--- EXTRACTED MATERIAL Enclosed Below ---

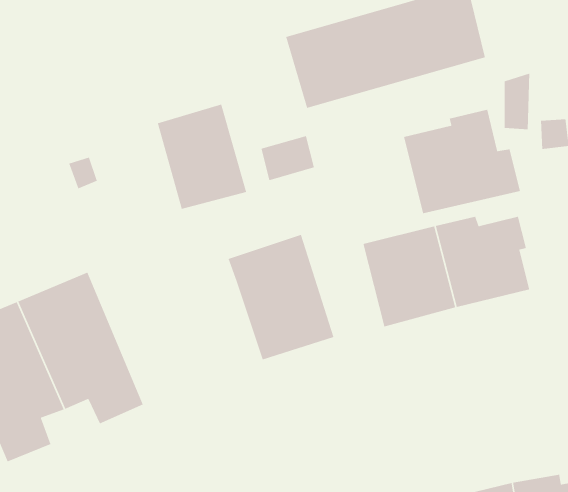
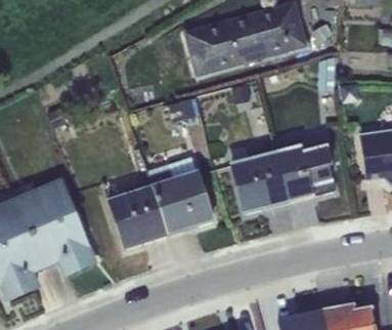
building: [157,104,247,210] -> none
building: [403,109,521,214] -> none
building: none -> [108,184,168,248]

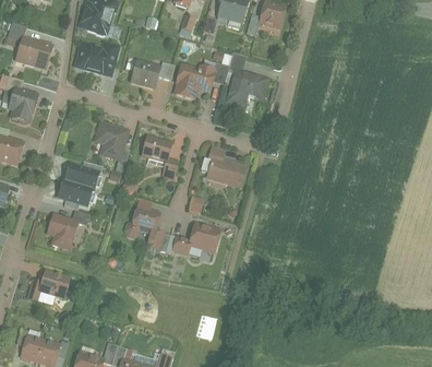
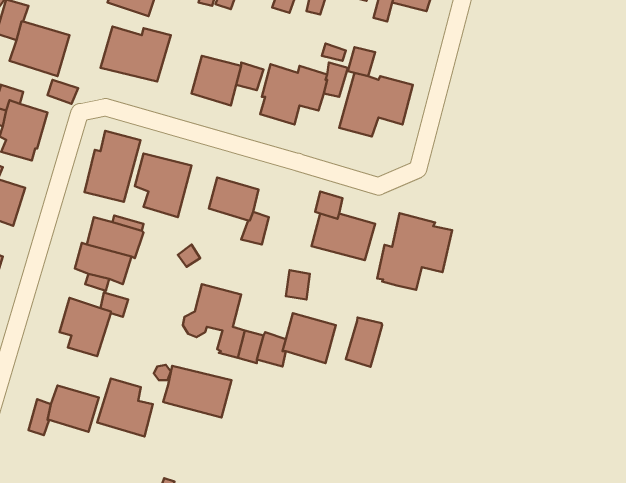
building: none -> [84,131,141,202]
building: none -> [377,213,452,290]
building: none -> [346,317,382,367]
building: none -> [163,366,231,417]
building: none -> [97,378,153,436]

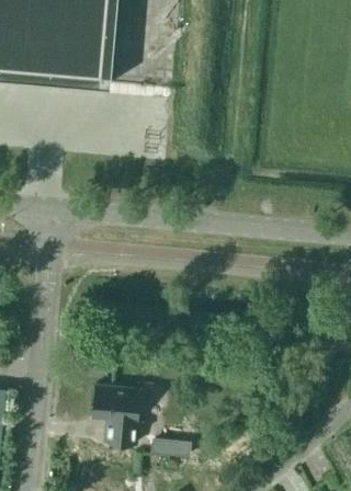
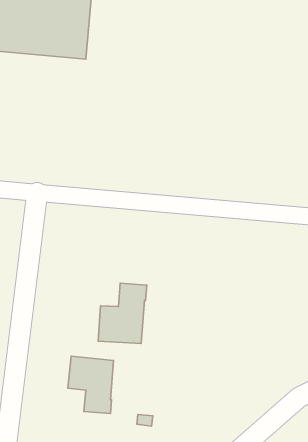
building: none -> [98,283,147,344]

--- End of Enclosed EXTRACTED MATERIAL ---
--- EXTRACTED MATERIAL Enclosed Below ---

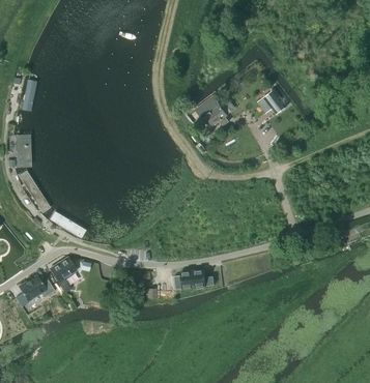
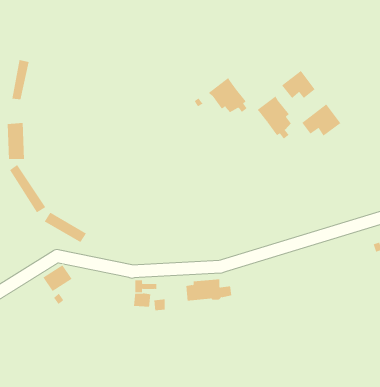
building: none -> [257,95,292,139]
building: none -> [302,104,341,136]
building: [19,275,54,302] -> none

--- End of Enclosed EXTRACTED MATERIAL ---
--- EXTRACTED MATERIAL Enclosed Below ---

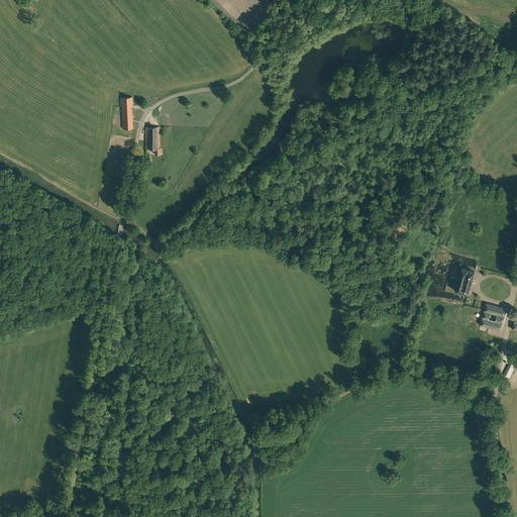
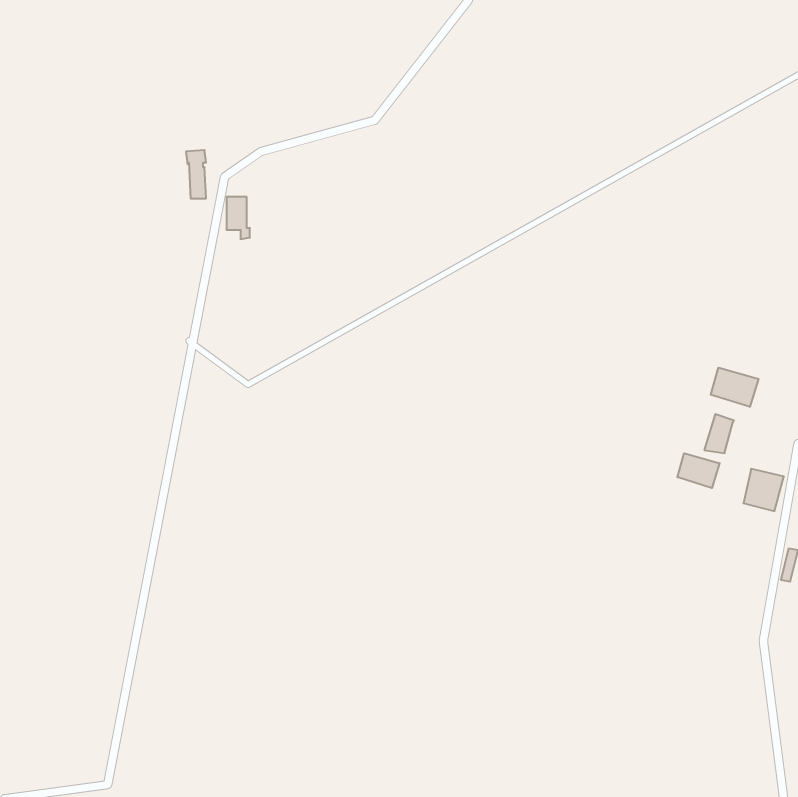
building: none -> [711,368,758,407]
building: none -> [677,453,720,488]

--- End of Enclosed EXTRACTED MATERIAL ---

Working from the entries above, reproduce exactly and only the lines beginning with the line that has "building: [157,104,247,210] -> none" and ending with the line that has "building: none -> [98,283,147,344]"; omit all pictures.

REPLY:
building: [157,104,247,210] -> none
building: [403,109,521,214] -> none
building: none -> [108,184,168,248]

building: none -> [84,131,141,202]
building: none -> [377,213,452,290]
building: none -> [346,317,382,367]
building: none -> [163,366,231,417]
building: none -> [97,378,153,436]

building: none -> [98,283,147,344]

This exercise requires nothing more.